▶ _YOUR OBJECTIVE_:
Please print the full listing below exactly, but not the pictures in it.

▶ _RECORDS_:
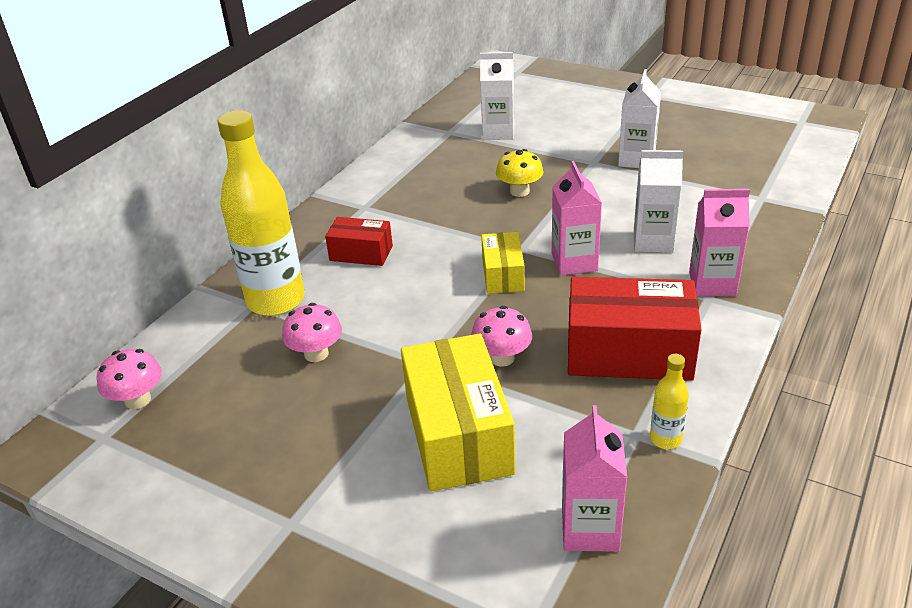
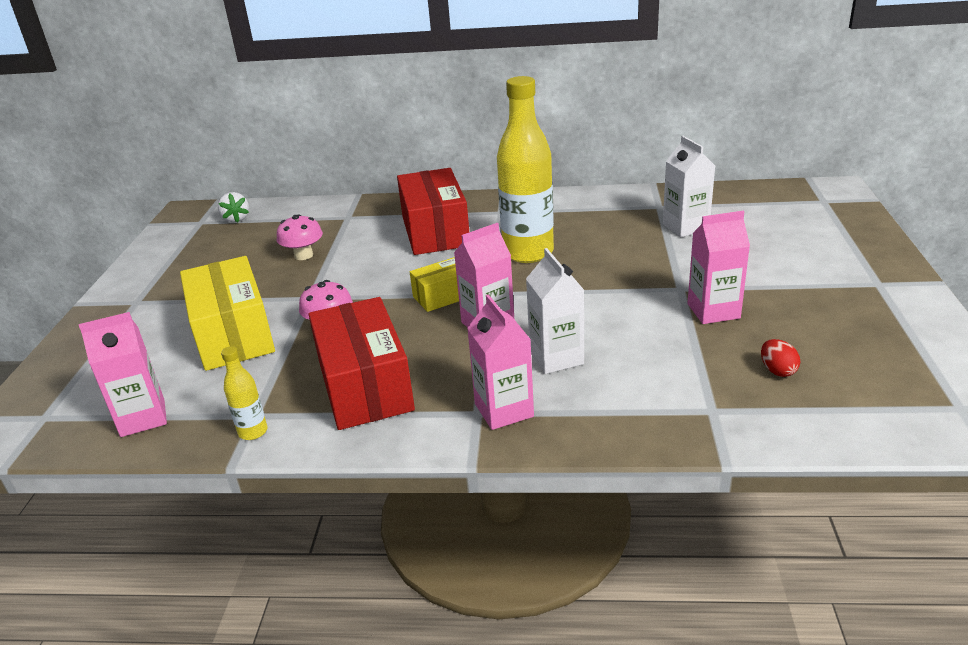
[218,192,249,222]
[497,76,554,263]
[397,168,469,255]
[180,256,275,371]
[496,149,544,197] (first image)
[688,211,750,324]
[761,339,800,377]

▶ _SOLUTION BELOW_:
[218,192,249,222]
[497,76,554,263]
[397,168,469,255]
[180,256,275,371]
[496,149,544,197] (first image)
[688,211,750,324]
[761,339,800,377]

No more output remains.